§ **Available data**
==========

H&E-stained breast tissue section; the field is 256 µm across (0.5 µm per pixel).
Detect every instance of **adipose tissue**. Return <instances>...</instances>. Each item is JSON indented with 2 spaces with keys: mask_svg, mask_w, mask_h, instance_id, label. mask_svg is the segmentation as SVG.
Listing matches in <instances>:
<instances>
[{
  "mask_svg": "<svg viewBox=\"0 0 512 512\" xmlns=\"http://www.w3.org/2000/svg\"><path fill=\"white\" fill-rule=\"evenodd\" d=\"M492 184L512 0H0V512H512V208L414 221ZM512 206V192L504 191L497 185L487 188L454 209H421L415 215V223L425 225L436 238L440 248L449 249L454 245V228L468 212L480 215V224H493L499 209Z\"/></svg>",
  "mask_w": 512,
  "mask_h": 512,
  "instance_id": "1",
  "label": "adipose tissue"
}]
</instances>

==========

Starting from the line containing "Detect every instance", repeat each line through the end of the entries, exactly.

Detect every instance of **adipose tissue**. Return <instances>...</instances>. Each item is JSON indented with 2 spaces with keys: mask_svg, mask_w, mask_h, instance_id, label. mask_svg is the segmentation as SVG.
Listing matches in <instances>:
<instances>
[{
  "mask_svg": "<svg viewBox=\"0 0 512 512\" xmlns=\"http://www.w3.org/2000/svg\"><path fill=\"white\" fill-rule=\"evenodd\" d=\"M492 184L512 0H0V512H512V208L414 221ZM512 206V192L504 191L497 185L487 188L454 209H421L415 215V223L425 225L436 238L440 248L449 249L454 245V228L468 212L480 215V224H493L499 209Z\"/></svg>",
  "mask_w": 512,
  "mask_h": 512,
  "instance_id": "1",
  "label": "adipose tissue"
}]
</instances>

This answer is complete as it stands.